How many lines in the items below contain the string "kern"? Reply with the number alone.

# START OF PROVIDED RECORDS

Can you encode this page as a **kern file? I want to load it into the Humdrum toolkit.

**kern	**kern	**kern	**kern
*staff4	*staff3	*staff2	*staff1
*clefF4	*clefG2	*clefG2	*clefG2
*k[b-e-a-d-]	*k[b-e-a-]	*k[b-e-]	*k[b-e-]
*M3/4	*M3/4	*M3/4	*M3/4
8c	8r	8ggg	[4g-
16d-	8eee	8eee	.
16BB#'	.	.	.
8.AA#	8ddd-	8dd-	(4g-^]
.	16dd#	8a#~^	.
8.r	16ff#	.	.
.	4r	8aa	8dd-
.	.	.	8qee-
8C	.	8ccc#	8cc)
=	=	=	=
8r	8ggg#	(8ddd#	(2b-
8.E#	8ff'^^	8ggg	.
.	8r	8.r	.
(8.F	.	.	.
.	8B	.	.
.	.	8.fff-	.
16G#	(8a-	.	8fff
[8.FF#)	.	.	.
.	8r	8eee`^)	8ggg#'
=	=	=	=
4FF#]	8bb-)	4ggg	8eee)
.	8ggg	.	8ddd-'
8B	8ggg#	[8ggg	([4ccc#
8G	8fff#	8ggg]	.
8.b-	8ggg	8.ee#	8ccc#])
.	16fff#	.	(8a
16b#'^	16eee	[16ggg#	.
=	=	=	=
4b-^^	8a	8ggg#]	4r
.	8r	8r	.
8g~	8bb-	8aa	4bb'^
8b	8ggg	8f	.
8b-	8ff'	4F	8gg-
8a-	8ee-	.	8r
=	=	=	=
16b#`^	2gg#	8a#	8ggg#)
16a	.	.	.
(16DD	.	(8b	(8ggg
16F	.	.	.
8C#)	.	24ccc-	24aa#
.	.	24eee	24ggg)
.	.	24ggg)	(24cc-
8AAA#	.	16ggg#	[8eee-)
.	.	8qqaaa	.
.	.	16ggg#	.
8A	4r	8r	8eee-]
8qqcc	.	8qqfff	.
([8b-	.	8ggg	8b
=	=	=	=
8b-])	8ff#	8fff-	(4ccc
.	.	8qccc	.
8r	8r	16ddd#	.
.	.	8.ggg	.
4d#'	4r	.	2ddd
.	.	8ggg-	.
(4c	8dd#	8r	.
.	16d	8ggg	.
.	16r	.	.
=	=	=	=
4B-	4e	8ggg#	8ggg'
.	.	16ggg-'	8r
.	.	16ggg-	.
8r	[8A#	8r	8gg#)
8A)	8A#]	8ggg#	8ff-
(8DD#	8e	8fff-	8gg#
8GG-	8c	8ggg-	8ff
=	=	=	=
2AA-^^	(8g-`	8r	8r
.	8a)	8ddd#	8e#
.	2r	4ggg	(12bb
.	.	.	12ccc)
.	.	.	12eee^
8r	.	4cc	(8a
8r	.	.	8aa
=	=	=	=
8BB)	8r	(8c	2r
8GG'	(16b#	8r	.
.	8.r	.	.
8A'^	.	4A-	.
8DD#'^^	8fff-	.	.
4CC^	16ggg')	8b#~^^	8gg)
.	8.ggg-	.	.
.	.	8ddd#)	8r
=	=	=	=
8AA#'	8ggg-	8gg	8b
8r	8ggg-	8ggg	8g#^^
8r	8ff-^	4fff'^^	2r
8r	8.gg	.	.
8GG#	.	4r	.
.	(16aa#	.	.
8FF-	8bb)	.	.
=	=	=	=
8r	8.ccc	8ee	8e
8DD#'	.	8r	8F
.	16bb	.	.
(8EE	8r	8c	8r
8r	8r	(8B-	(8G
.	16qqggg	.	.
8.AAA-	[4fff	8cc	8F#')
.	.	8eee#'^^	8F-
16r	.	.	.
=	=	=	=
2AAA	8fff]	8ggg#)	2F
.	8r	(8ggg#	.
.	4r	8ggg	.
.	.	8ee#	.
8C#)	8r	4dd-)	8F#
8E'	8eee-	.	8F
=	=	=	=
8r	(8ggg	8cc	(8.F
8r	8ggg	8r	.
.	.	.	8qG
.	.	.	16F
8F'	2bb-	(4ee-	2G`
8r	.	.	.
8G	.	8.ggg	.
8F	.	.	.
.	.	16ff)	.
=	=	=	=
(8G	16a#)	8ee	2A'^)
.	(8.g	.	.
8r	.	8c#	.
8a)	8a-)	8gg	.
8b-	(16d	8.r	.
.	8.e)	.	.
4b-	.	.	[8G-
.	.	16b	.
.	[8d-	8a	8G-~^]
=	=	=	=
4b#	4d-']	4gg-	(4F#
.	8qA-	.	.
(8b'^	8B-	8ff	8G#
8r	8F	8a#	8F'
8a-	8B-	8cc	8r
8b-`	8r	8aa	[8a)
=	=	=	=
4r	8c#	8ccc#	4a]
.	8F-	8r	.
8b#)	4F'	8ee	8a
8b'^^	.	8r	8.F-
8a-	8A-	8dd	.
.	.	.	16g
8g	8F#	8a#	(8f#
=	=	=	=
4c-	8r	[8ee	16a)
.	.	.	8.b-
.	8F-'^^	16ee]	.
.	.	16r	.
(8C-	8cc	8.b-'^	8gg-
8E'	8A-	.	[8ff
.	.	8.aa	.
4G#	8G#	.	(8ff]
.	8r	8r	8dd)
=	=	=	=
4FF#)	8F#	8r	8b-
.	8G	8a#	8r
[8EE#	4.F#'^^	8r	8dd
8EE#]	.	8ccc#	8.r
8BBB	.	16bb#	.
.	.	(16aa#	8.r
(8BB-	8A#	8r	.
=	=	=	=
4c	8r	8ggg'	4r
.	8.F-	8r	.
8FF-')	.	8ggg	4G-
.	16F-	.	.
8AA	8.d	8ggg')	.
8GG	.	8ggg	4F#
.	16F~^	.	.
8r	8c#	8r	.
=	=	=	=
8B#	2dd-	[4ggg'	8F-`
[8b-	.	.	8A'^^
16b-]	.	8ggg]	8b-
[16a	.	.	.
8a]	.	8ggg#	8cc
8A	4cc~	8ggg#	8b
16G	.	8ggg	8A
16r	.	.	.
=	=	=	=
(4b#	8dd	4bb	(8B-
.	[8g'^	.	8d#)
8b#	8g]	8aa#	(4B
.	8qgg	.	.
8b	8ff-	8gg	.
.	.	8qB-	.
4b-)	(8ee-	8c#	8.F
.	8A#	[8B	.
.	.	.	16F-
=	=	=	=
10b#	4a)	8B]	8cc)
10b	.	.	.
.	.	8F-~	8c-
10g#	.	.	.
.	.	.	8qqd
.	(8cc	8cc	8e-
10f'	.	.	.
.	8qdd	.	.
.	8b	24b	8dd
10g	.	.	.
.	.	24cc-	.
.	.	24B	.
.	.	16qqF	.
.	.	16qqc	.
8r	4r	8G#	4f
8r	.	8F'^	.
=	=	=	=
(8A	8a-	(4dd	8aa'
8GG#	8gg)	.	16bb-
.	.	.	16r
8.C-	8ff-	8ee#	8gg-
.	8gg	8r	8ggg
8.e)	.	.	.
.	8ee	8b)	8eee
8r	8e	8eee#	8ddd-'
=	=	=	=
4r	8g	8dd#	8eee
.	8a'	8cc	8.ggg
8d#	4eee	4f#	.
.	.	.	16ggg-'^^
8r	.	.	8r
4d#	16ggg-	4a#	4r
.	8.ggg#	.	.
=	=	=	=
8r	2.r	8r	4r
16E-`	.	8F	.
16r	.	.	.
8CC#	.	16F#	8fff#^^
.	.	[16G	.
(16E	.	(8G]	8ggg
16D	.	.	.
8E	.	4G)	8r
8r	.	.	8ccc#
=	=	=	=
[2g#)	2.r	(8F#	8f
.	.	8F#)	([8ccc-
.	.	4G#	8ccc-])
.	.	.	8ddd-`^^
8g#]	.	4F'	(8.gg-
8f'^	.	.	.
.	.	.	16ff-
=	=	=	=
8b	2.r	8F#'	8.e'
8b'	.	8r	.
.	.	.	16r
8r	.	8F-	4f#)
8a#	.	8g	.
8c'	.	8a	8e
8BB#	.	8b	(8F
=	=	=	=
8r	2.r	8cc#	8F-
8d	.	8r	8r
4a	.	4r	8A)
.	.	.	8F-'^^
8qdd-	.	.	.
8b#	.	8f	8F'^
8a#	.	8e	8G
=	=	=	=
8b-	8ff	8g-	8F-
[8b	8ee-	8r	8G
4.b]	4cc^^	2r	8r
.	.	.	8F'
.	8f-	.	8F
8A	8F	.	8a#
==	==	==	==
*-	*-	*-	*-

# END OF PROVIDED RECORDS

**THE SOLUTION**
2